> [EXERCISE DATA]
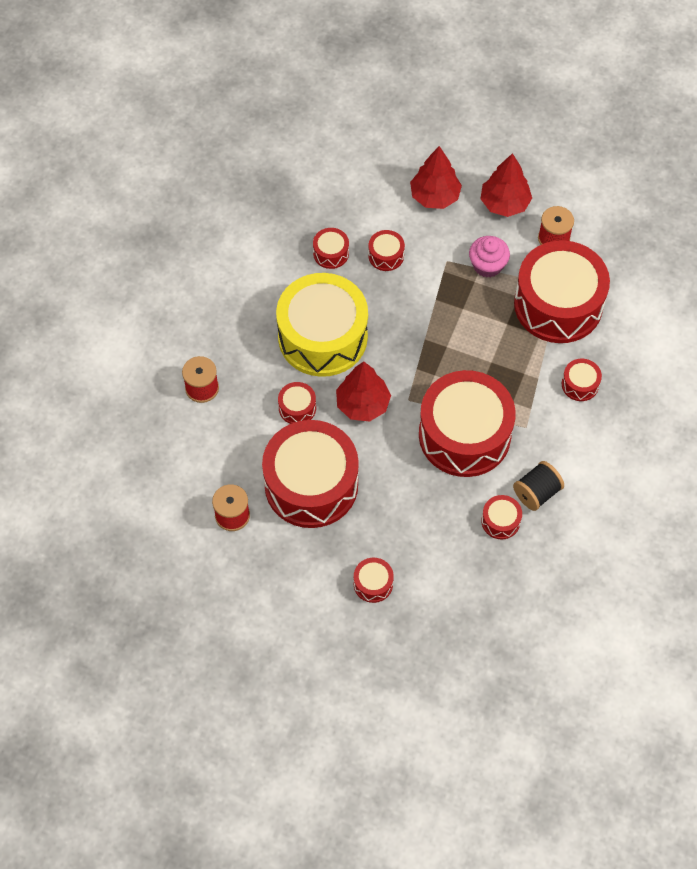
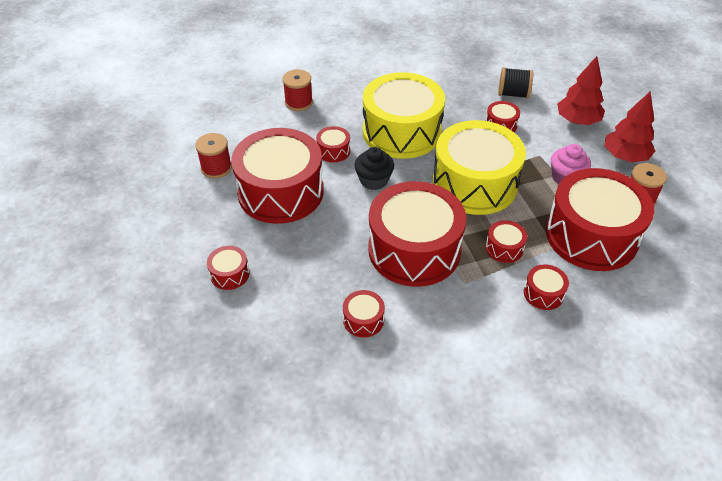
camera: 50 degrees right, 15 degrees down
(331, 253) = (467, 100): red drum -> red drum (504, 248)
(363, 404) = (374, 180): red tree -> black cupcake
(435, 335) = (474, 184): none -> yellow drum
(536, 492) = (414, 327): black spool -> black spool (513, 94)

> [TASK BRIEF] Each entry above is to be given again exactly, and any image in it is to be dropped.

> [YOUR SOLUTION]
camera: 50 degrees right, 15 degrees down
(331, 253) = (467, 100): red drum -> red drum (504, 248)
(363, 404) = (374, 180): red tree -> black cupcake
(435, 335) = (474, 184): none -> yellow drum
(536, 492) = (414, 327): black spool -> black spool (513, 94)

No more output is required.